▶ TO DO
Gather every line in the entries below that contains the word "face", matching its capitalization exactly.

Raw entries:
━━━━━━━━

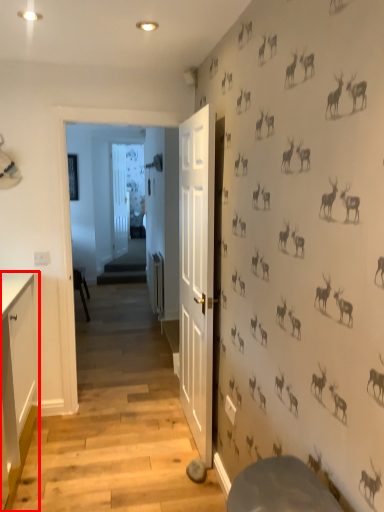
Question: From the image's perspective, what is the correct spatial positioning of cabinetry (annotated by the red box) in reference to door?

Choices:
 (A) above
 (B) below

Answer: (B)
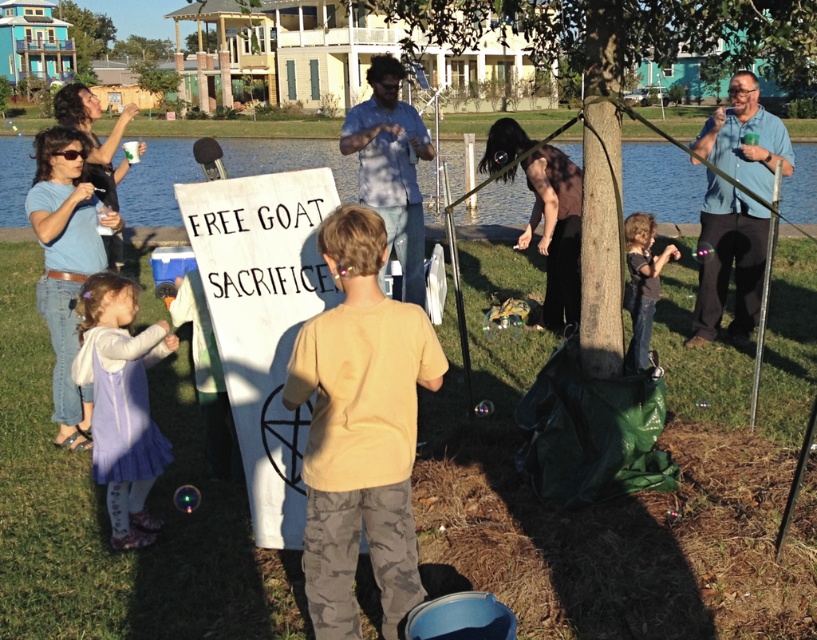
You are planning to set up a small tent between the brown bark tree at center and the blue water at lake left for a picnic. Given that the tent requires a minimum of 20 feet of space between the tree and the water to be safely set up, will there be enough space?

The brown bark tree at center and blue water at lake left are 24.43 feet apart from each other, which exceeds the minimum required 20 feet, so there is sufficient space to safely set up the tent between them.

From the picture: You are standing at the center of the scene. Which direction should you move to locate the purple fabric dress at lower left?

You should move to the lower left direction to locate the purple fabric dress at lower left as it is positioned at point (121, 403).

You are attending an outdoor event by the lake and notice the blue water at lake left and the purple fabric dress at lower left. Which object is positioned higher in the scene?

The blue water at lake left is positioned higher than the purple fabric dress at lower left.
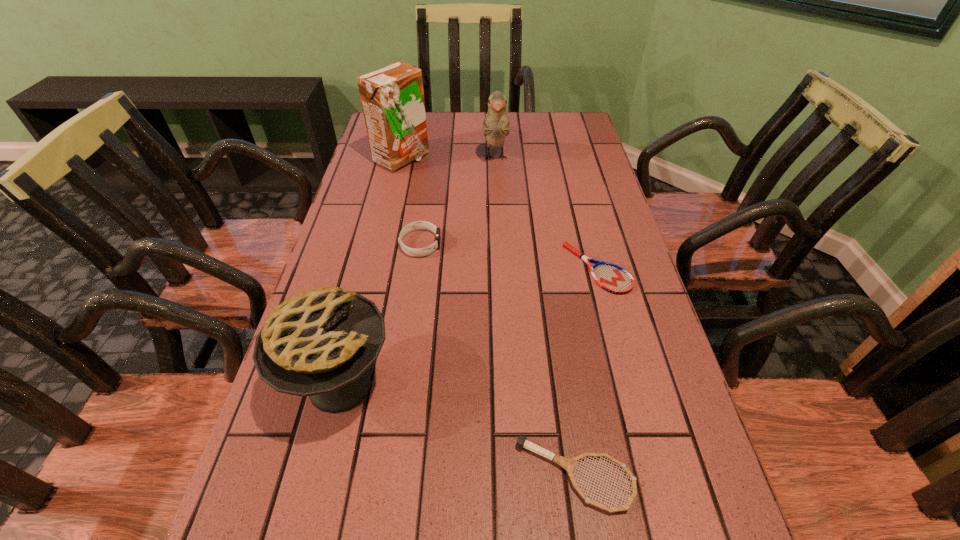
Identify the location of object that is the second closest to the bird. This screenshot has height=540, width=960. (420, 252).

This screenshot has height=540, width=960. I want to click on the second closest tennis racket to the carton, so click(569, 464).

At what (x,y) coordinates should I click in order to perform the action: click on the closest tennis racket to the carton. Please return your answer as a coordinate pair (x, y). Looking at the image, I should click on (612, 278).

Locate an element on the screen. Image resolution: width=960 pixels, height=540 pixels. vacant space that satisfies the following two spatial constraints: 1. on the cut side of the nearer tennis racket; 2. on the left side of the pie is located at coordinates 318,475.

Find the location of a particular element. This screenshot has height=540, width=960. vacant area in the image that satisfies the following two spatial constraints: 1. at the face of the fifth shortest object; 2. on the right side of the second shortest object is located at coordinates (510, 475).

Locate an element on the screen. The image size is (960, 540). free space that satisfies the following two spatial constraints: 1. at the face of the bird; 2. on the left side of the shorter tennis racket is located at coordinates (500, 268).

I want to click on free space that satisfies the following two spatial constraints: 1. on the cut side of the pie; 2. on the left side of the taller tennis racket, so click(318, 475).

Find the location of `vacant space that satisfies the following two spatial constraints: 1. at the face of the bird; 2. on the outer surface of the wristband`. vacant space that satisfies the following two spatial constraints: 1. at the face of the bird; 2. on the outer surface of the wristband is located at coordinates (499, 244).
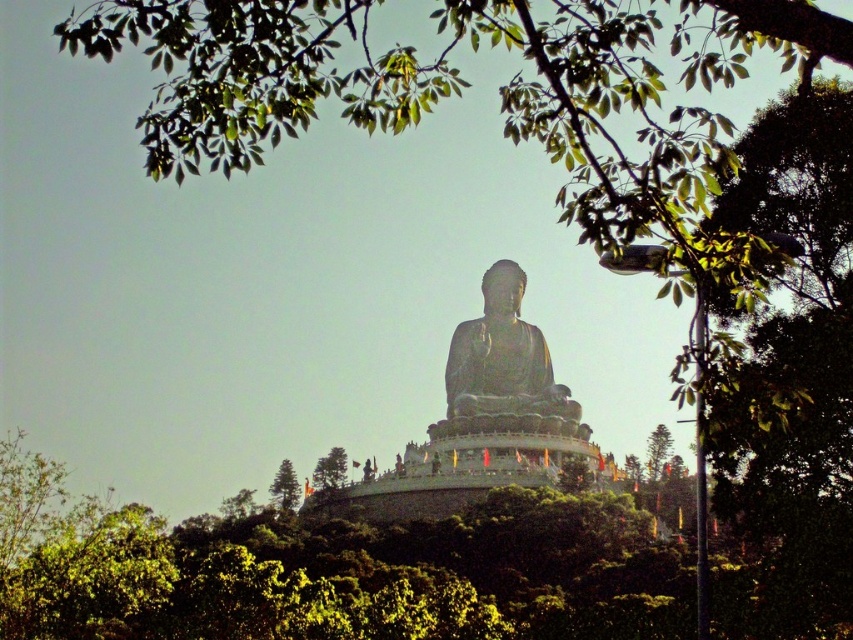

━━━━━━━━

▶ SOLUTION FOR THIS TASK
Find the location of a particular element. This screenshot has height=540, width=960. vacant area in the image that satisfies the following two spatial constraints: 1. at the face of the fifth shortest object; 2. on the right side of the second shortest object is located at coordinates (510, 475).
Locate an element on the screen. The image size is (960, 540). free space that satisfies the following two spatial constraints: 1. at the face of the bird; 2. on the left side of the shorter tennis racket is located at coordinates (500, 268).
Find the location of `vacant space that satisfies the following two spatial constraints: 1. at the face of the bird; 2. on the outer surface of the wristband`. vacant space that satisfies the following two spatial constraints: 1. at the face of the bird; 2. on the outer surface of the wristband is located at coordinates (499, 244).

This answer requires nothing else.